What this task involves => At the line with "green apple: 1 -> 4", start transcribing; stop after the last line of the data below. Keep it exact and leave pictures out.

======

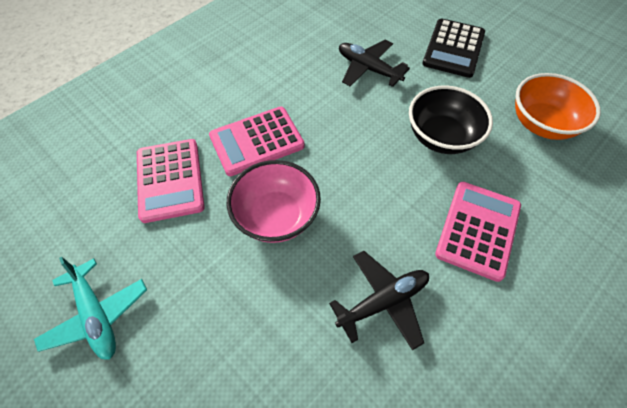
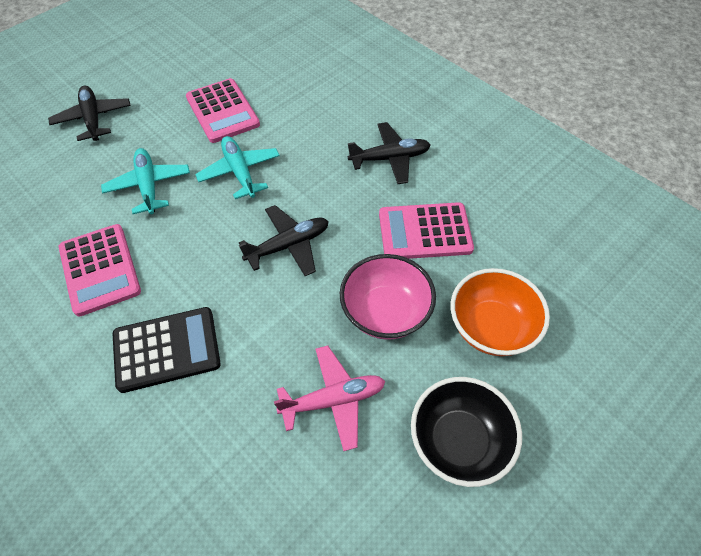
black plane: 2 -> 3
pink plane: 0 -> 1
turquoise plane: 1 -> 2

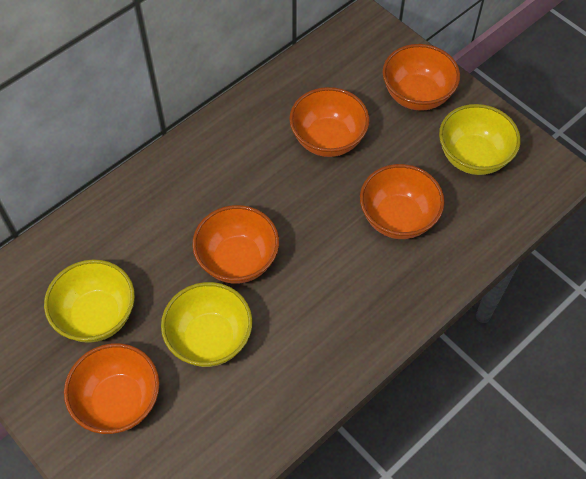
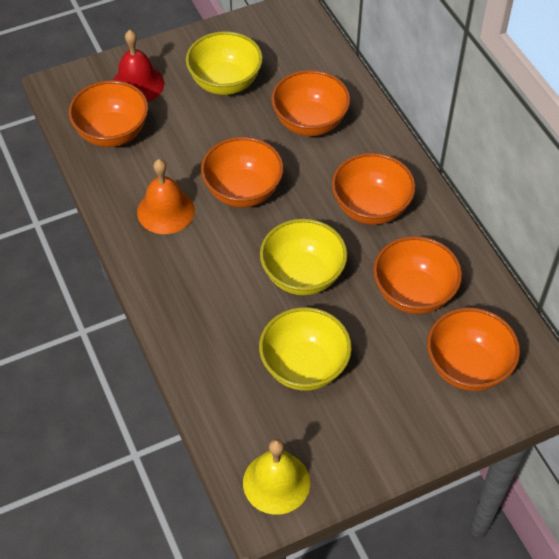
orange bell: 0 -> 1
orange bowl: 5 -> 6
red bell: 0 -> 1
yellow bell: 0 -> 1

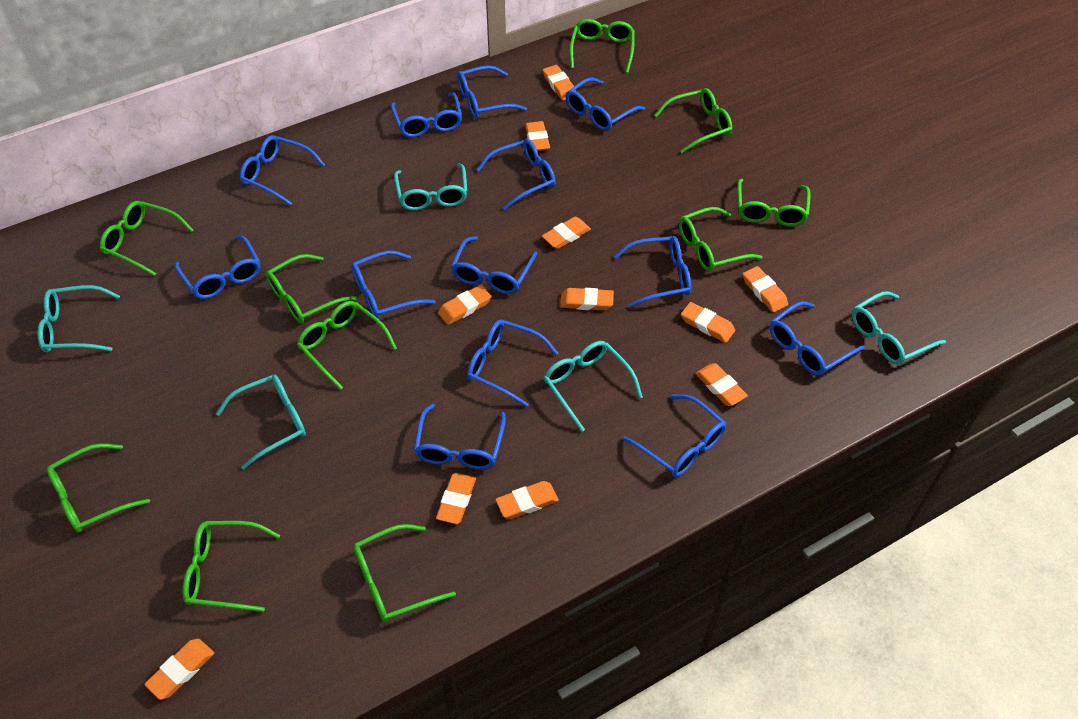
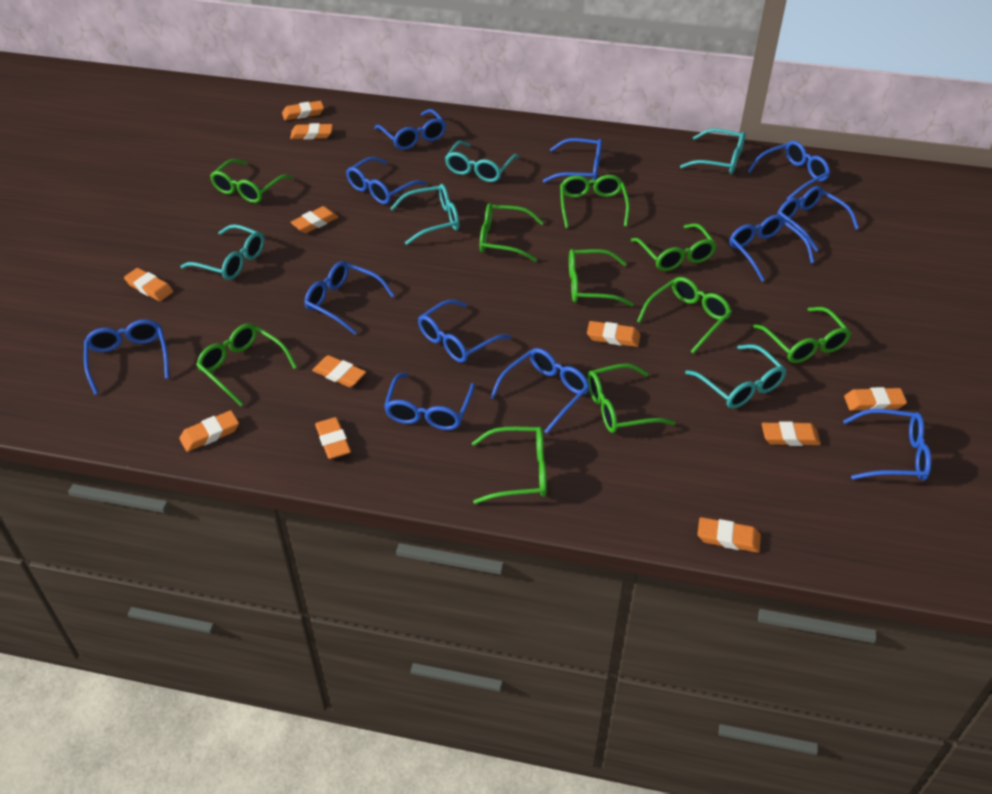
blue glasses: 13 -> 12

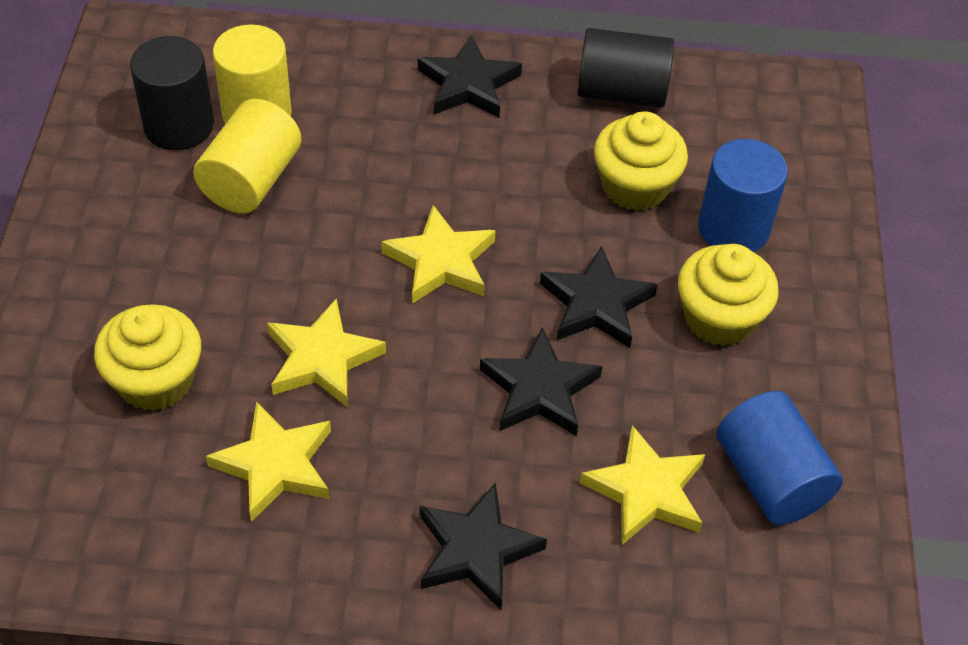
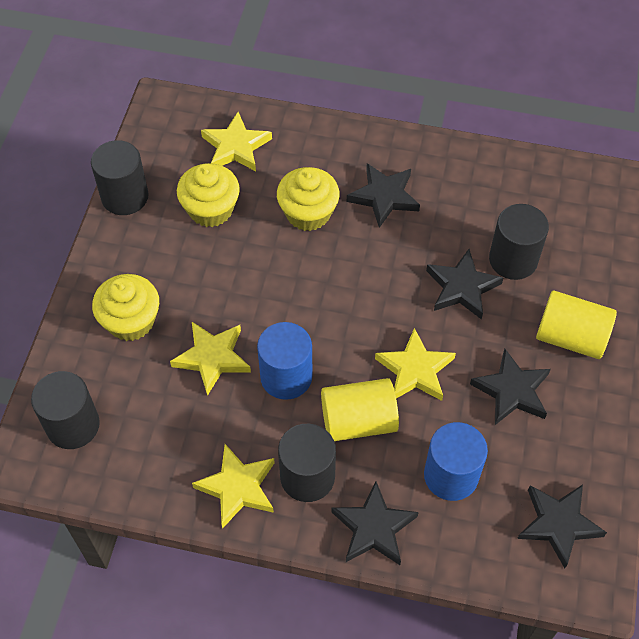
black cylinder: 2 -> 4
black star: 4 -> 5

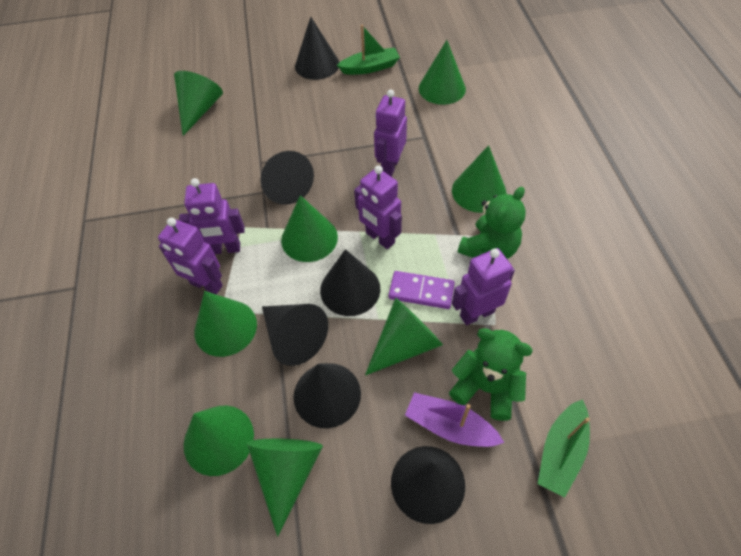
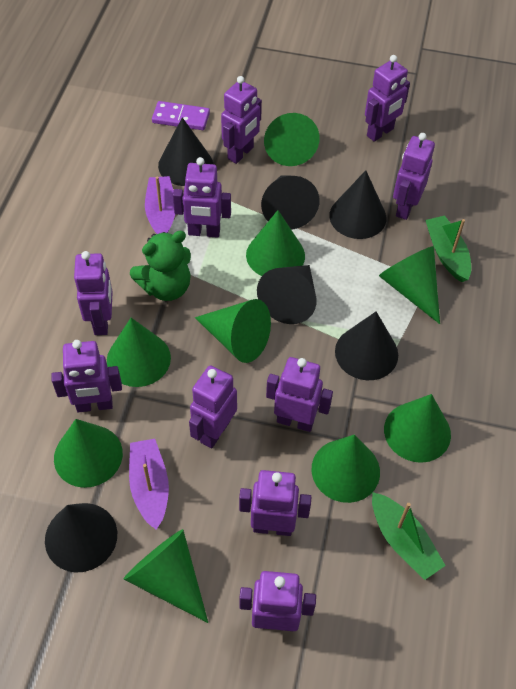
green cone: 8 -> 9
green teddy bear: 2 -> 1
purple boat: 1 -> 2
purple robot: 5 -> 10

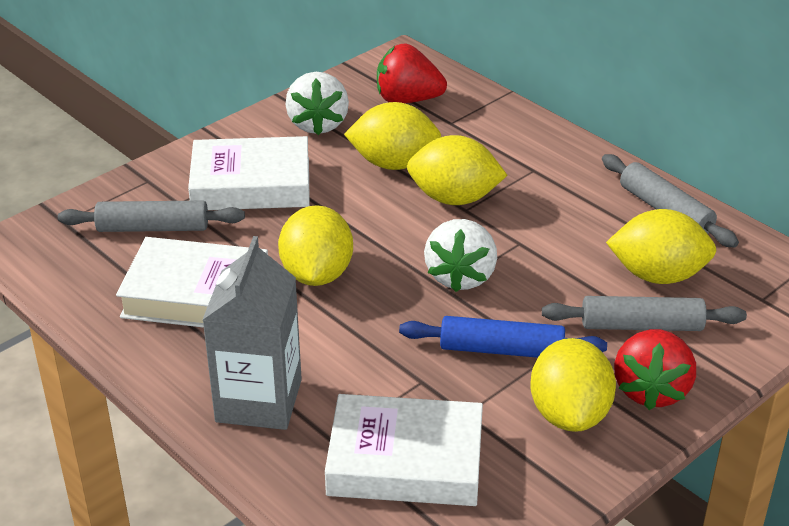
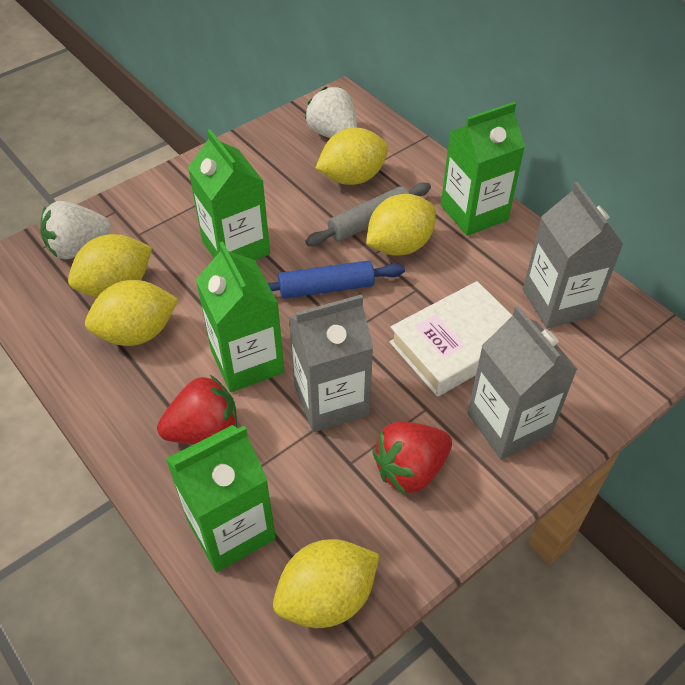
green carton: 0 -> 4
grey carton: 1 -> 3
grey rolling pin: 3 -> 1
white book: 3 -> 1

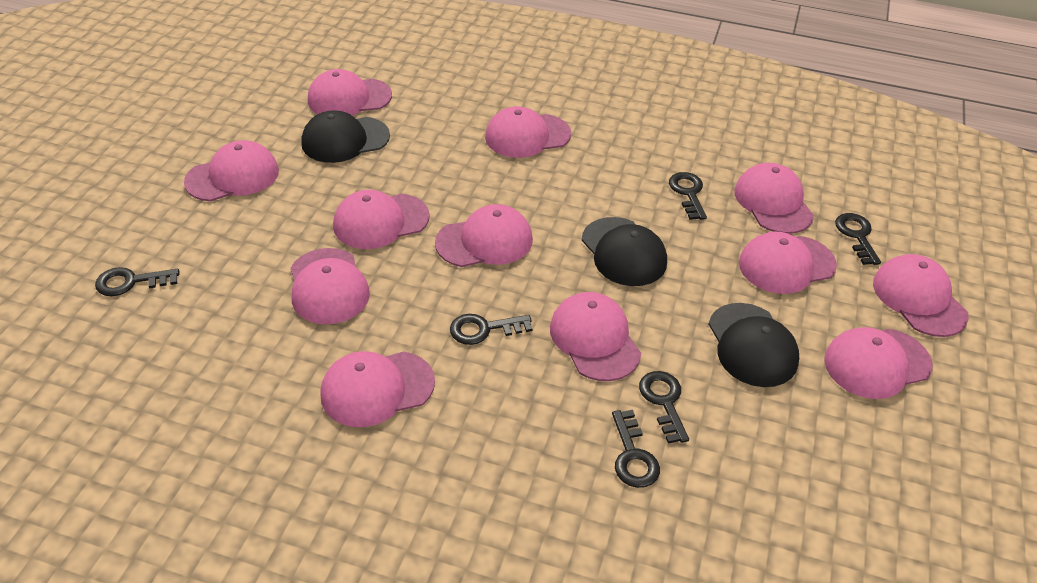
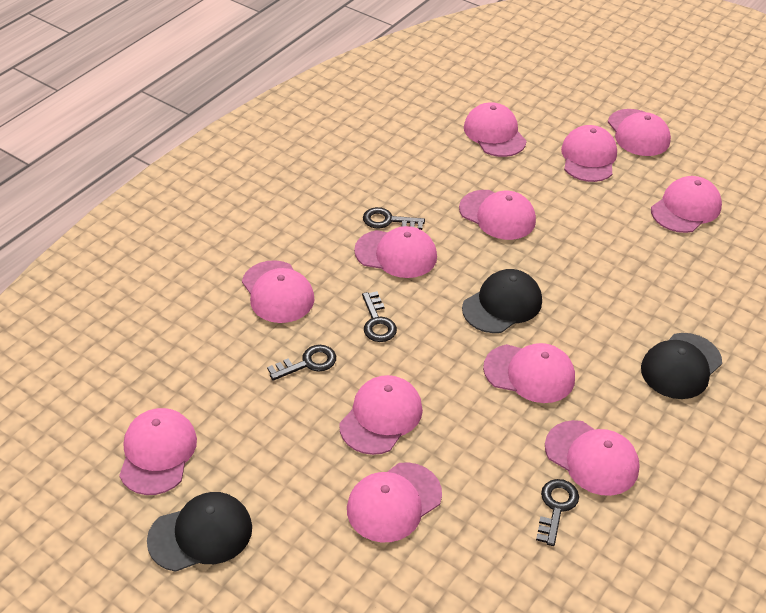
black key: 6 -> 4

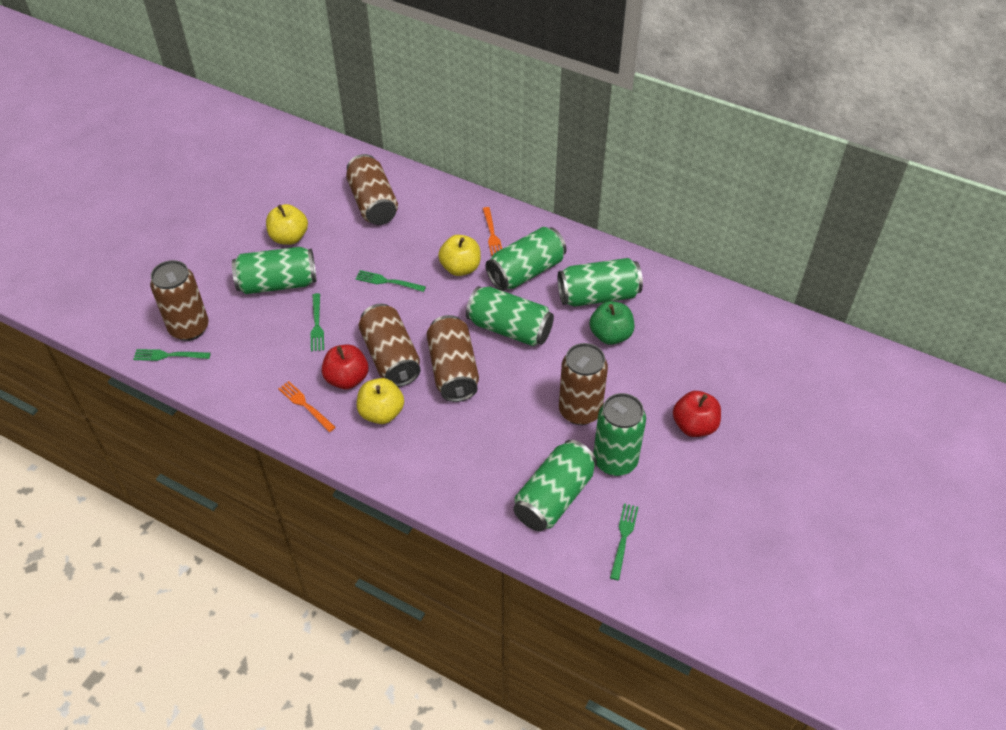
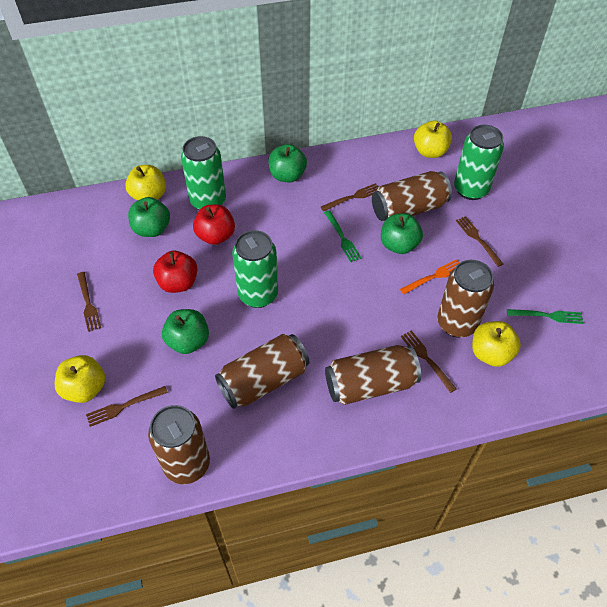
brown fork: 0 -> 5
green apple: 1 -> 4
green can: 6 -> 3
green fork: 4 -> 2
orange fork: 2 -> 1
yellow apple: 3 -> 4

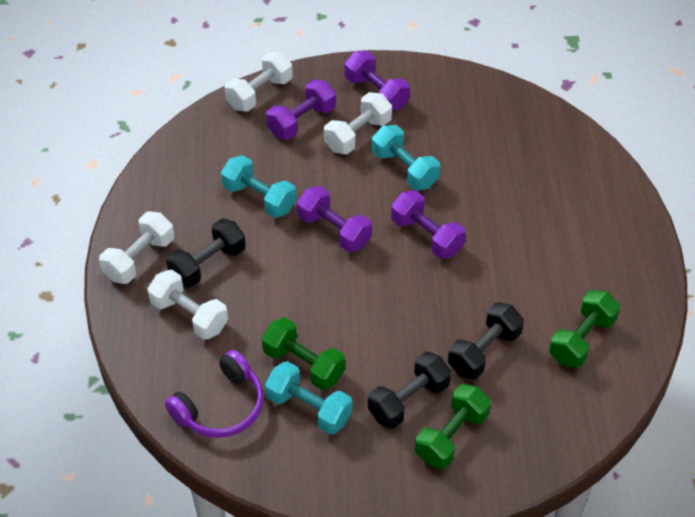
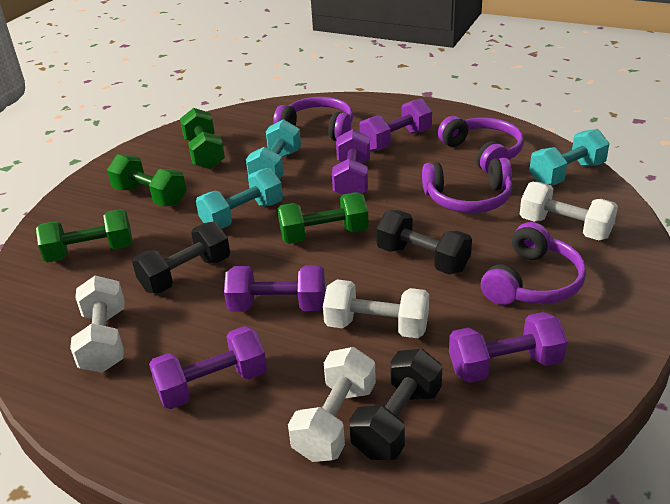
green dumbbell: 3 -> 4
purple dumbbell: 4 -> 5
purple headphones: 1 -> 4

======

Answer for this exercise =>
green apple: 1 -> 4
green can: 6 -> 3
green fork: 4 -> 2
orange fork: 2 -> 1
yellow apple: 3 -> 4

green dumbbell: 3 -> 4
purple dumbbell: 4 -> 5
purple headphones: 1 -> 4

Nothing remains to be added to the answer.